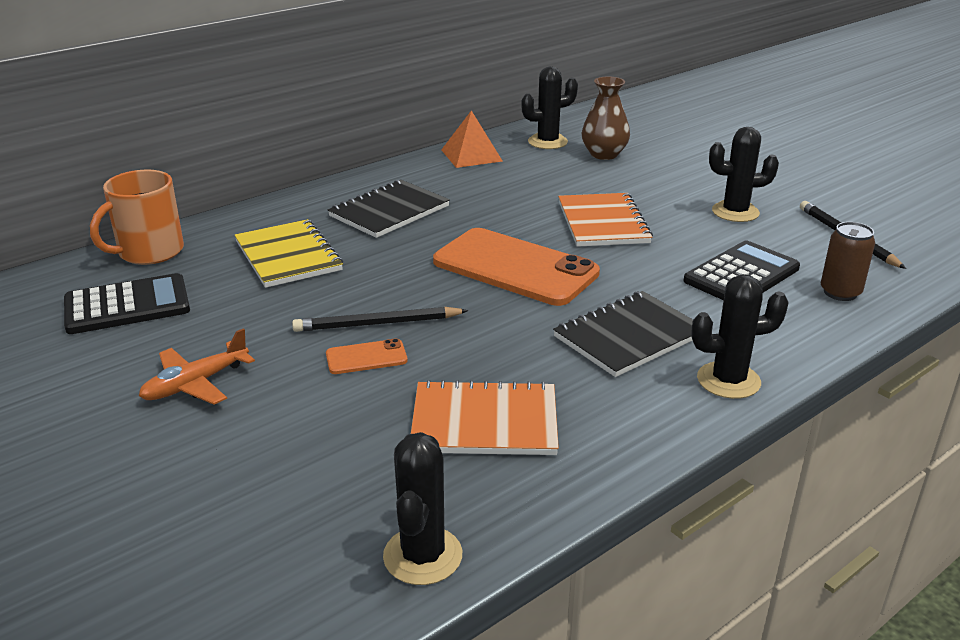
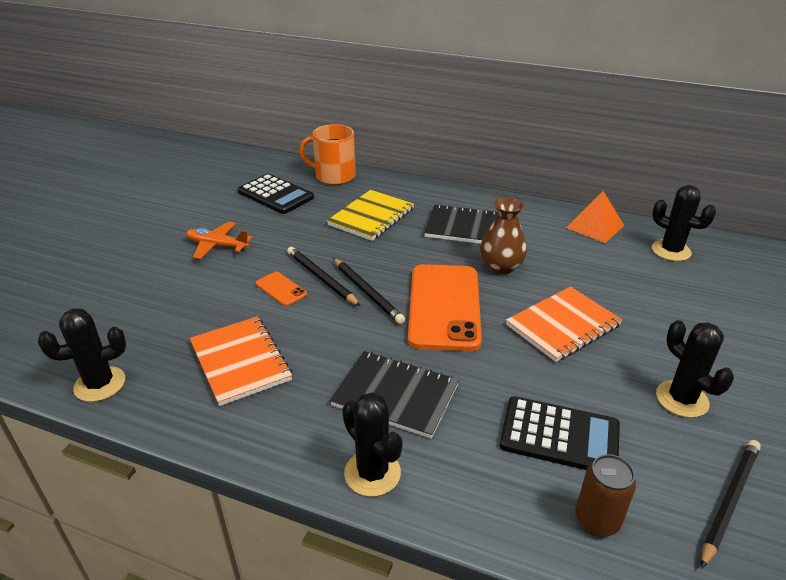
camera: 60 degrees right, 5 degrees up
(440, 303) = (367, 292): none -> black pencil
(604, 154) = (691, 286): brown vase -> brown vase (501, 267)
....
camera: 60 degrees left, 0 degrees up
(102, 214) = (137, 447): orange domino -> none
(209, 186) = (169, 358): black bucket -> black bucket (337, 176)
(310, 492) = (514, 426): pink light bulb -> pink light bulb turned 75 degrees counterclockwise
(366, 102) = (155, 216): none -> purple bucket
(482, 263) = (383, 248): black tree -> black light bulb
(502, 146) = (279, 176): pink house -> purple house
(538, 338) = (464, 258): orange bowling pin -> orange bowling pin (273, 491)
....
Copy out the lines above exactly, beginning at the one that contains "camera: 60 degrees right, 5 degrees up" and ending at the one that contains "(604, 154) = (691, 286): brown".

Worked solution:
camera: 60 degrees right, 5 degrees up
(440, 303) = (367, 292): none -> black pencil
(604, 154) = (691, 286): brown vase -> brown vase (501, 267)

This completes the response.